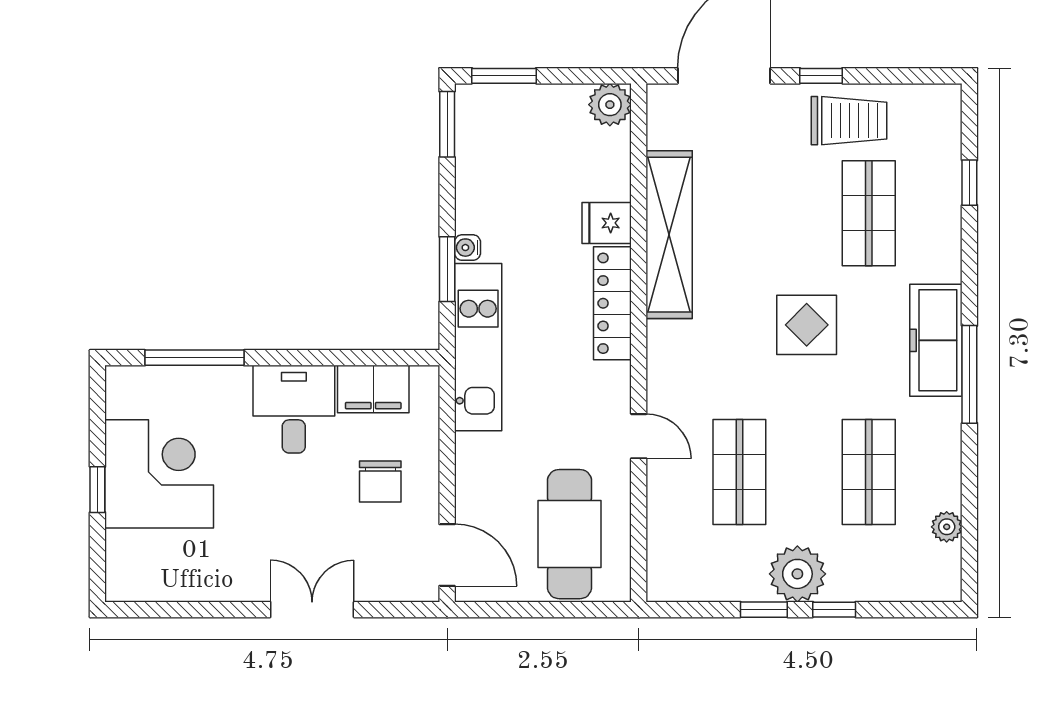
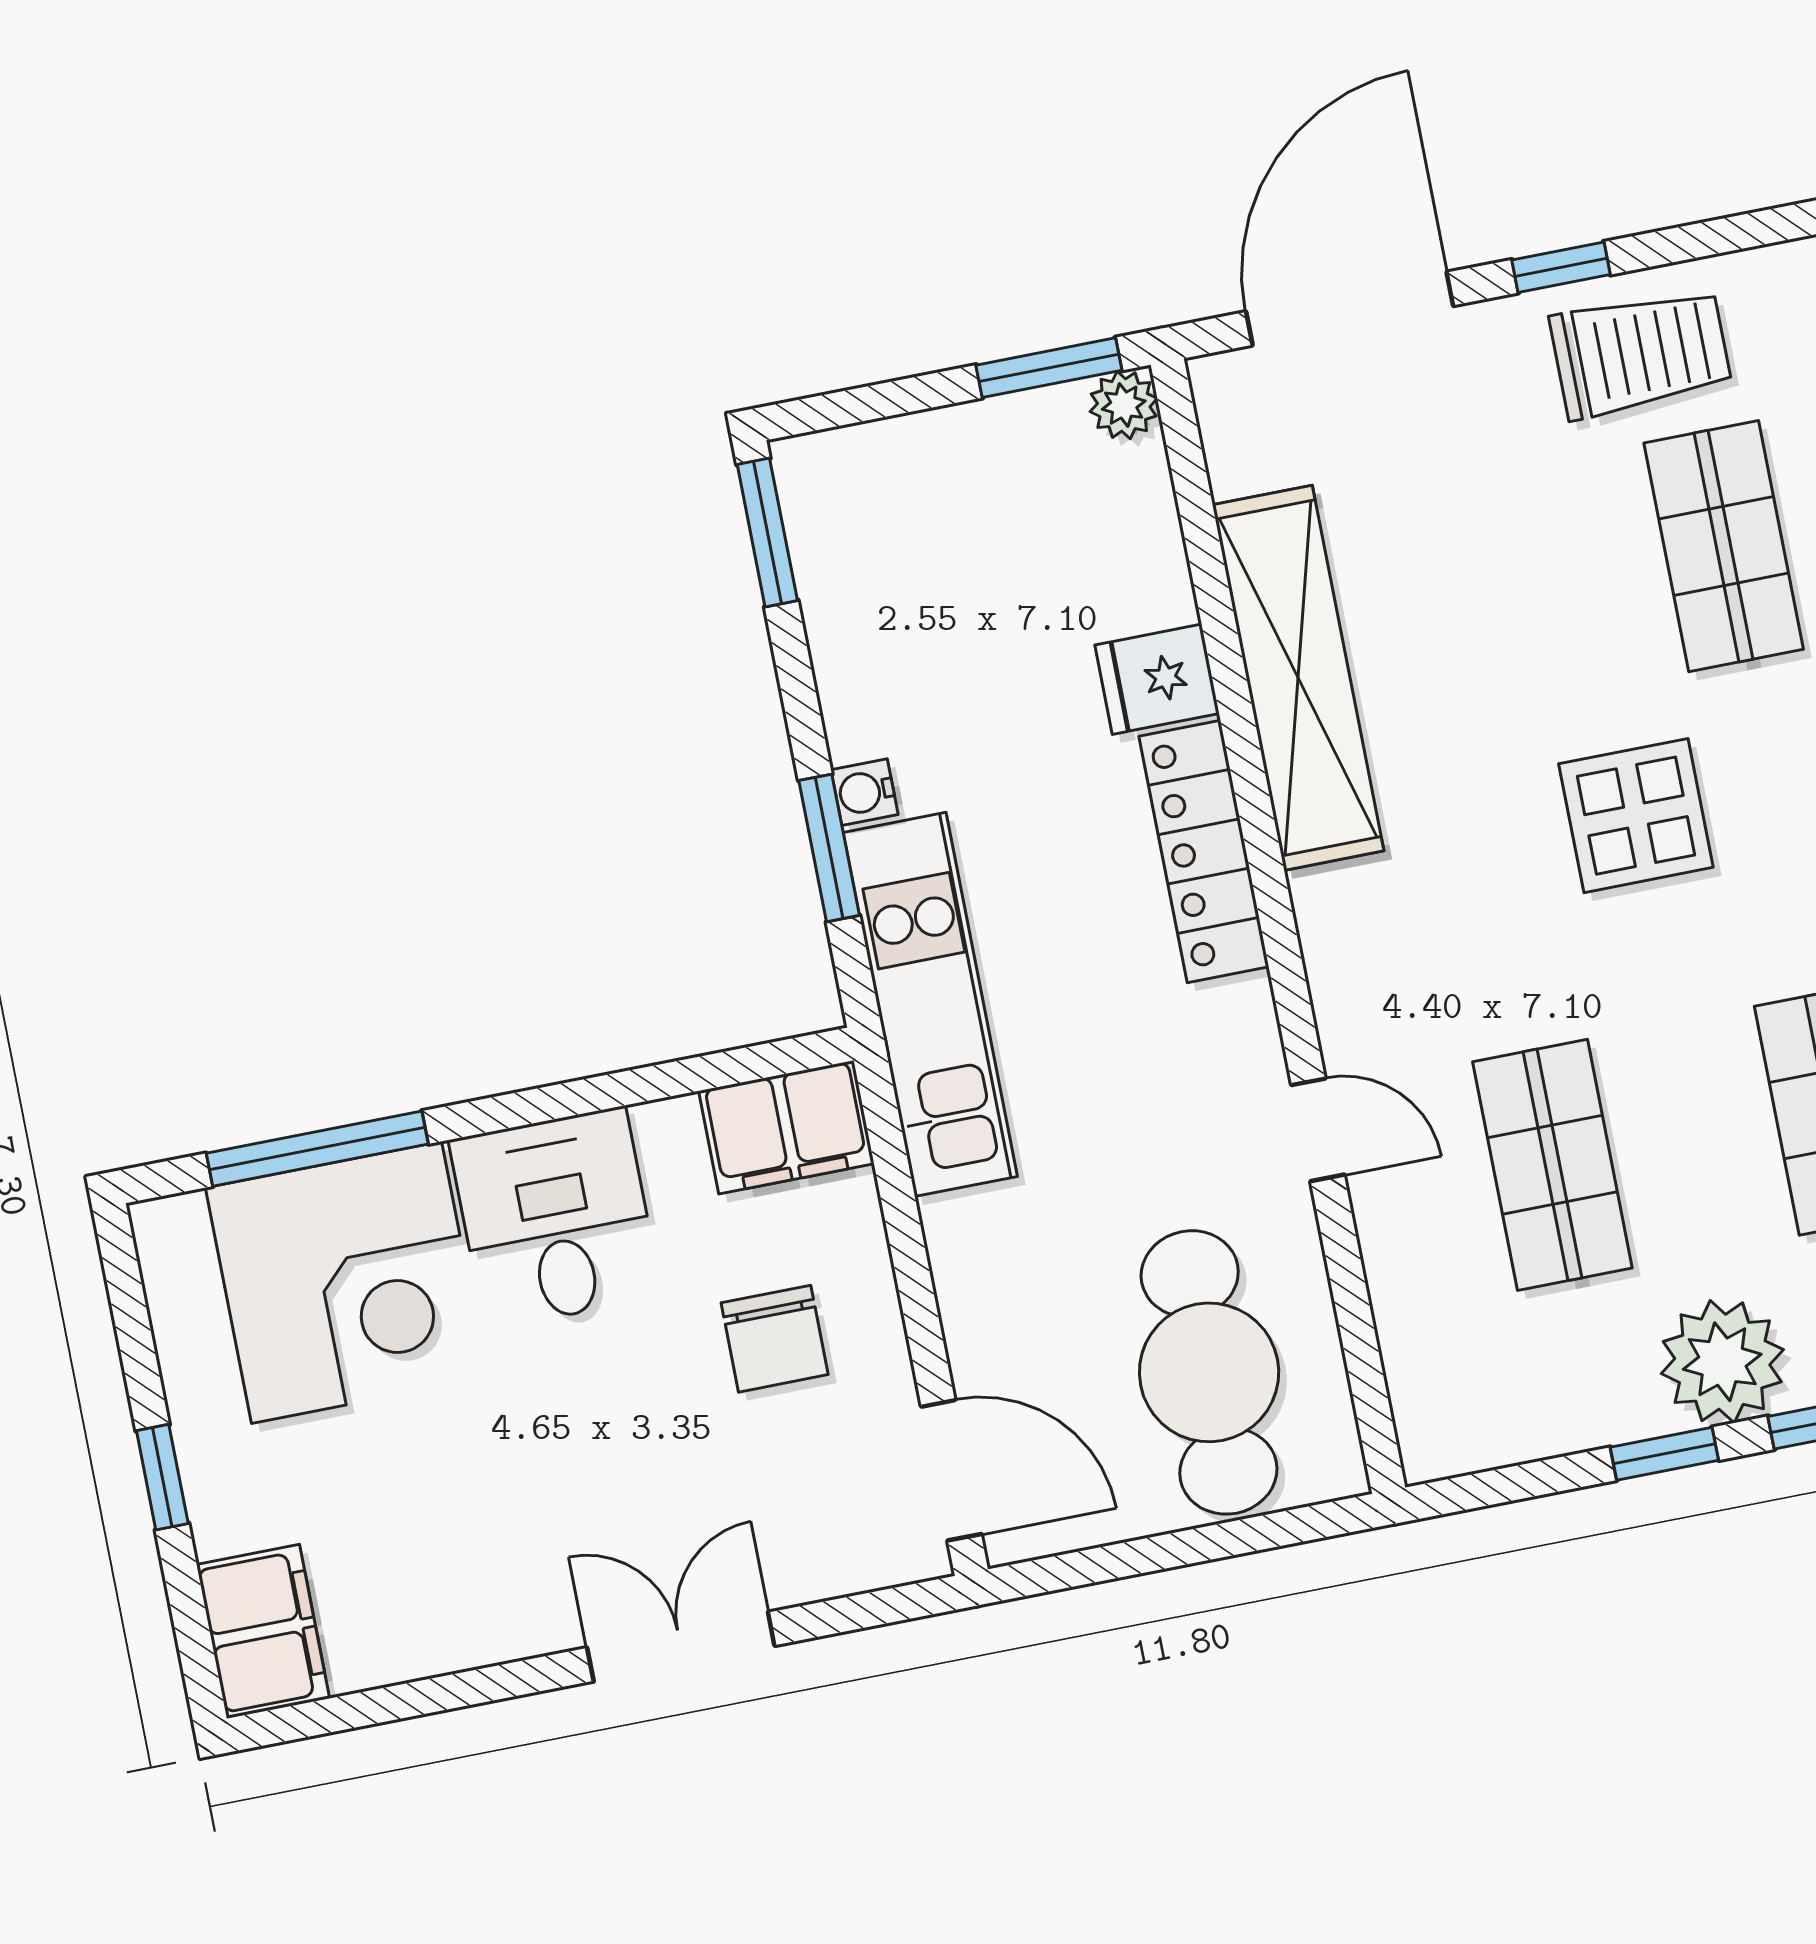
window: (504, 76) -> (1049, 368), moved
plant: (610, 105) -> (1124, 405), width x0.73, depth x0.73
filing cabinet: (373, 389) -> (786, 1127), moved
corner desk: (159, 474) -> (347, 1282), moved, turned 90
filing cabinet: (129, 567) -> (263, 1631), added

DIRECTIVE:
The string "filing" shows up in some lines of the listing. Copy each such line.

RESULT FOR THIS EXERCISE:
filing cabinet: (373, 389) -> (786, 1127), moved
filing cabinet: (129, 567) -> (263, 1631), added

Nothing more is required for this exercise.